ASSIGNMENT - For the listing below, return the line containing "(315, 318) = (667, 214): white", the line containing "(275, 163) = (321, 337): black", and all lines in between, exactly as written and nothing else.

'''

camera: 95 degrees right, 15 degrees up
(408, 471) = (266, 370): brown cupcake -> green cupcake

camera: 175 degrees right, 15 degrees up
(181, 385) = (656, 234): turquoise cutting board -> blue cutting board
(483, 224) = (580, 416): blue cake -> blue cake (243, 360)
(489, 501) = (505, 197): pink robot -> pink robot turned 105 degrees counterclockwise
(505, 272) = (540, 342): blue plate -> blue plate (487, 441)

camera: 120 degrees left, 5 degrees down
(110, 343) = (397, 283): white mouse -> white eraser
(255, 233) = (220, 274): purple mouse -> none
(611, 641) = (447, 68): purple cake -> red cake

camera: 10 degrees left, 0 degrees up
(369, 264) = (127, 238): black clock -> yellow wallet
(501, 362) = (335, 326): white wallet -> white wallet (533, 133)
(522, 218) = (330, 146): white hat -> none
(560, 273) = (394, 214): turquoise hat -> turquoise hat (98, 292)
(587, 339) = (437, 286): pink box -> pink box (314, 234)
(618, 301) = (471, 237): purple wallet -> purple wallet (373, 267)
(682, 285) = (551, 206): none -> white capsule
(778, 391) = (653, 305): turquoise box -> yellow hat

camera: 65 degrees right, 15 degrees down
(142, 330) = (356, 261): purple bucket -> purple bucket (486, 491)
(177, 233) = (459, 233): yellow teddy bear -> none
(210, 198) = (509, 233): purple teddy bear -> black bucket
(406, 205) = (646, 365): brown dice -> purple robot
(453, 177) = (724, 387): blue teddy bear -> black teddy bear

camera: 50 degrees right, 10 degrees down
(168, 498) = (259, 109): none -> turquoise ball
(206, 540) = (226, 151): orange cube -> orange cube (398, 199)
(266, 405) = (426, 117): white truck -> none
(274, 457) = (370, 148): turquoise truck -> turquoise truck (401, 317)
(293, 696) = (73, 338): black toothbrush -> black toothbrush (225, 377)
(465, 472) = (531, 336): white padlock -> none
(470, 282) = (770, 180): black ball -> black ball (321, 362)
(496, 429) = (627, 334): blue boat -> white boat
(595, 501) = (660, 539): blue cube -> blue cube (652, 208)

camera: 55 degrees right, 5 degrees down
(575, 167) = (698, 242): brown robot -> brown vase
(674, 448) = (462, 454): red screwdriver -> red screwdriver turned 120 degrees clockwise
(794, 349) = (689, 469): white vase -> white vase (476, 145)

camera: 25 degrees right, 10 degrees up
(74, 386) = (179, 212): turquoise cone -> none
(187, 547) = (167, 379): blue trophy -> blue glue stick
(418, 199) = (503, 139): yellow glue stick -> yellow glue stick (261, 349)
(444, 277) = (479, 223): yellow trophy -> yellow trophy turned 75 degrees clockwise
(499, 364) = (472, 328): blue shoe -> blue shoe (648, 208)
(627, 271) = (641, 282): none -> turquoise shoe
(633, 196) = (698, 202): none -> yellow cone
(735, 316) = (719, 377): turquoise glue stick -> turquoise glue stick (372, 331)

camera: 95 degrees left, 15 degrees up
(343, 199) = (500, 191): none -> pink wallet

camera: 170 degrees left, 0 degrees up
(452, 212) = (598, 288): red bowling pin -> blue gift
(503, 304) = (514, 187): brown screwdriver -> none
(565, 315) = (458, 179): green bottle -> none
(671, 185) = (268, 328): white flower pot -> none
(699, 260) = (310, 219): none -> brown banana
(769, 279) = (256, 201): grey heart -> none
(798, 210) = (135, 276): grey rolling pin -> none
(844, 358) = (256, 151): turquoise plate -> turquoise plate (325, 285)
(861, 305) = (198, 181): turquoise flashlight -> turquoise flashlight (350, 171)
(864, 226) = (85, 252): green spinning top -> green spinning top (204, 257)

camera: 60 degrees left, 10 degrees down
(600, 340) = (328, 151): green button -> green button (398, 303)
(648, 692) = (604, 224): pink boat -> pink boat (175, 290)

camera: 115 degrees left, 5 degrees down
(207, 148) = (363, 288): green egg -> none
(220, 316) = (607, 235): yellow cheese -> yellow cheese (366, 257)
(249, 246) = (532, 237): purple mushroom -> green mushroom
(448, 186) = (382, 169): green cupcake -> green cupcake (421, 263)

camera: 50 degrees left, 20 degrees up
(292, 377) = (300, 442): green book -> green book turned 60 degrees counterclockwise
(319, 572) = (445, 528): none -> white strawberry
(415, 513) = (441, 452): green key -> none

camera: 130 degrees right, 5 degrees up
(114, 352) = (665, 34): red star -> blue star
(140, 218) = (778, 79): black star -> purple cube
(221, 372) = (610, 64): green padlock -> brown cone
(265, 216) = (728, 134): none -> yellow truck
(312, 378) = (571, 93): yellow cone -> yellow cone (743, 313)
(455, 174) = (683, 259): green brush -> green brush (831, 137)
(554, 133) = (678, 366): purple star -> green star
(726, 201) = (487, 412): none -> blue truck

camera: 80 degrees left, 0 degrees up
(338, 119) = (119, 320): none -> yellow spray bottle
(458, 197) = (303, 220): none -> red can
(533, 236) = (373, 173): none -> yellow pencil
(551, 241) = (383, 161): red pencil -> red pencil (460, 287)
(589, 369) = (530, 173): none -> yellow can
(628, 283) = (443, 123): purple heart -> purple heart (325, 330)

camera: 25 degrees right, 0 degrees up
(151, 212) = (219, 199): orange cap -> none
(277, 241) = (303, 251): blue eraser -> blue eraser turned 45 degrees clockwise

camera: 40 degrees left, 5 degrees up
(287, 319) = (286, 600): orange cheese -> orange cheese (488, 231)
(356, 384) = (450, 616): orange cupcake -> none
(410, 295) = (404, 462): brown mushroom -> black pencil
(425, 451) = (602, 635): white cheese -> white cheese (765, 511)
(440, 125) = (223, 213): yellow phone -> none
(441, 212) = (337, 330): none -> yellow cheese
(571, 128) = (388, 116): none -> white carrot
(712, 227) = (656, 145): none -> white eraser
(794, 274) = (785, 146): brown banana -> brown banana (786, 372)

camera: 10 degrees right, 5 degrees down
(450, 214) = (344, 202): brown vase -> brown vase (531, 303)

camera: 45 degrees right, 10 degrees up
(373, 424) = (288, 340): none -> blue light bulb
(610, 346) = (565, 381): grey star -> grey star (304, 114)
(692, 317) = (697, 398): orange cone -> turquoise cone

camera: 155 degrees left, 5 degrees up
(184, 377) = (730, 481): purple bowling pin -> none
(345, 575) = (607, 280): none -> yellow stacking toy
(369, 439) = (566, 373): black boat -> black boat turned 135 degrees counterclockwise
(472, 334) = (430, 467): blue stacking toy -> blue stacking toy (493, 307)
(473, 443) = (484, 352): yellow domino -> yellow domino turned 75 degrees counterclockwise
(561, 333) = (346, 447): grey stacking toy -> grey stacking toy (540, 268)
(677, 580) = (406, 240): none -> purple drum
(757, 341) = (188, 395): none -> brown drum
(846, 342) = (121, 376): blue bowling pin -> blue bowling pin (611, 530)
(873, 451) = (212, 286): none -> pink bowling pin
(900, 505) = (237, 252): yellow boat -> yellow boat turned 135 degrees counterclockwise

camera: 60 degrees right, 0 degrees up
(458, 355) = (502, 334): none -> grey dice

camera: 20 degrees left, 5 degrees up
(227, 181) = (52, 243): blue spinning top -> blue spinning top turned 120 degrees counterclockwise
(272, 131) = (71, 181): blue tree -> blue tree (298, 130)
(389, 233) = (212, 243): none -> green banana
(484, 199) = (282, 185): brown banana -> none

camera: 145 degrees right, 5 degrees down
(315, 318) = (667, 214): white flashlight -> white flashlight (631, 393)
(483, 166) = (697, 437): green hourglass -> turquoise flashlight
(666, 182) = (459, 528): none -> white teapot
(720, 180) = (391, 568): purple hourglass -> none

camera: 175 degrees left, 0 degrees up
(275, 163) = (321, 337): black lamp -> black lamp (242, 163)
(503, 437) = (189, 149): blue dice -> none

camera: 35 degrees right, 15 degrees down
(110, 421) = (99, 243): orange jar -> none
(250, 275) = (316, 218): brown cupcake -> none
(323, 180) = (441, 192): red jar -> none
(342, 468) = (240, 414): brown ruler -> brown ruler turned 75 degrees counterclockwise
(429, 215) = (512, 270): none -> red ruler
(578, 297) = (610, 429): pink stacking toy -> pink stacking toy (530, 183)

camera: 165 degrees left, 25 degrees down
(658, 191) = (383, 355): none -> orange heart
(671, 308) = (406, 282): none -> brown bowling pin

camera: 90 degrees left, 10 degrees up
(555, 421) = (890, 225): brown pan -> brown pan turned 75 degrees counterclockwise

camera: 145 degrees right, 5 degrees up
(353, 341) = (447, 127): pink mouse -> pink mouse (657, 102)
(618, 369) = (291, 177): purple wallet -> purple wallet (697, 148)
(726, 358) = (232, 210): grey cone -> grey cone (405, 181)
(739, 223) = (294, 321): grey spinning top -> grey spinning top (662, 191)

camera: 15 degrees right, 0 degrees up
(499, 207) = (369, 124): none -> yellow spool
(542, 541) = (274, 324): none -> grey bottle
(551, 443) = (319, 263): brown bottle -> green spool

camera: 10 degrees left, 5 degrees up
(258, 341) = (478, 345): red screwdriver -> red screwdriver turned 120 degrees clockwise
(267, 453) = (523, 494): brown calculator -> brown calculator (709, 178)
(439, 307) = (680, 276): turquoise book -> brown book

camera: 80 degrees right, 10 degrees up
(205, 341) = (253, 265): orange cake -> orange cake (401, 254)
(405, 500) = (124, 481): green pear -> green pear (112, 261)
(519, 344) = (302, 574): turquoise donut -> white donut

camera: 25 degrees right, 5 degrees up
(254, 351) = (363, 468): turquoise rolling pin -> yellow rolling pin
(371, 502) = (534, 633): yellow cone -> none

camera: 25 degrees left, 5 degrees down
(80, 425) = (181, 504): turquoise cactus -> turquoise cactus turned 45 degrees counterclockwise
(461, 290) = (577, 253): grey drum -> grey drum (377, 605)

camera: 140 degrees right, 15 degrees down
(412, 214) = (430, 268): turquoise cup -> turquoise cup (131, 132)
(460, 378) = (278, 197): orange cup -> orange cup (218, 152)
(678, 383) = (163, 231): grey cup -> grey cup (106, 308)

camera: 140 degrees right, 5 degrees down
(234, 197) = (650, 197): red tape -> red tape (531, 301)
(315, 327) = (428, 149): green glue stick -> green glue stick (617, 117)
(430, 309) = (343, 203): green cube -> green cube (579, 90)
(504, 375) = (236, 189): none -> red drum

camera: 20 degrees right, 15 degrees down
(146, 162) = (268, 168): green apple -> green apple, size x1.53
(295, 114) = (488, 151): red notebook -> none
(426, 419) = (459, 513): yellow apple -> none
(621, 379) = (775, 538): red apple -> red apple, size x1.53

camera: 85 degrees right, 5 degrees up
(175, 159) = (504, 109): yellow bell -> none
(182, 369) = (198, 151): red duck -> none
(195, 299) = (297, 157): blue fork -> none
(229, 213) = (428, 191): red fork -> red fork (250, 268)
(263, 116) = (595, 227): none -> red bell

'''

EXPECTED ANSWER -
(315, 318) = (667, 214): white flashlight -> white flashlight (631, 393)
(483, 166) = (697, 437): green hourglass -> turquoise flashlight
(666, 182) = (459, 528): none -> white teapot
(720, 180) = (391, 568): purple hourglass -> none

camera: 175 degrees left, 0 degrees up
(275, 163) = (321, 337): black lamp -> black lamp (242, 163)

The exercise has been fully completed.